Content starts

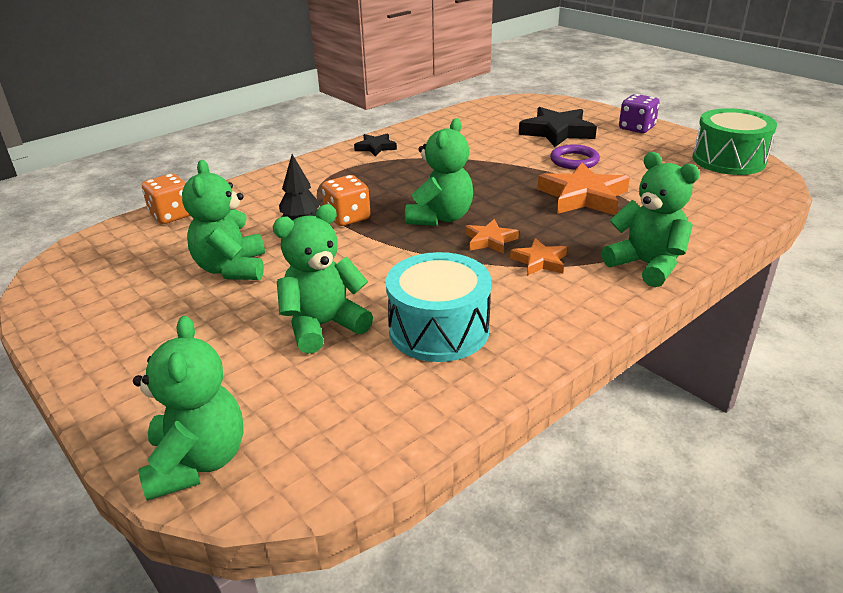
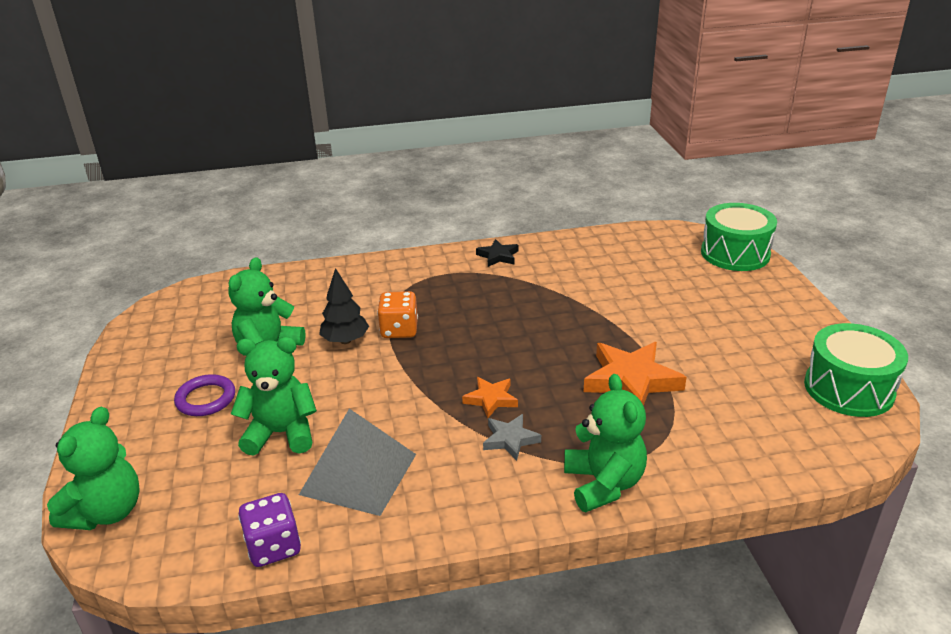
camera: 30 degrees right, 0 degrees up
(172, 215) = (274, 281): orange dice -> none
(439, 329) = (358, 474): turquoise drum -> grey pyramid
(440, 218) = (474, 358): green teddy bear -> none
(540, 261) = (510, 439): orange star -> grey star
(557, 132) = (694, 290): black star -> none
(558, 105) = (735, 253): none -> green drum
(574, 161) = (671, 333): purple ring -> purple ring (206, 399)
(636, 128) = (790, 311): purple dice -> purple dice (274, 547)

Content ends

INSTRUCTIONS FOR THE TASK: Output the full material above exactly, leaving every picture out.

SOLUTION TO THIS PROBLEM:
camera: 30 degrees right, 0 degrees up
(172, 215) = (274, 281): orange dice -> none
(439, 329) = (358, 474): turquoise drum -> grey pyramid
(440, 218) = (474, 358): green teddy bear -> none
(540, 261) = (510, 439): orange star -> grey star
(557, 132) = (694, 290): black star -> none
(558, 105) = (735, 253): none -> green drum
(574, 161) = (671, 333): purple ring -> purple ring (206, 399)
(636, 128) = (790, 311): purple dice -> purple dice (274, 547)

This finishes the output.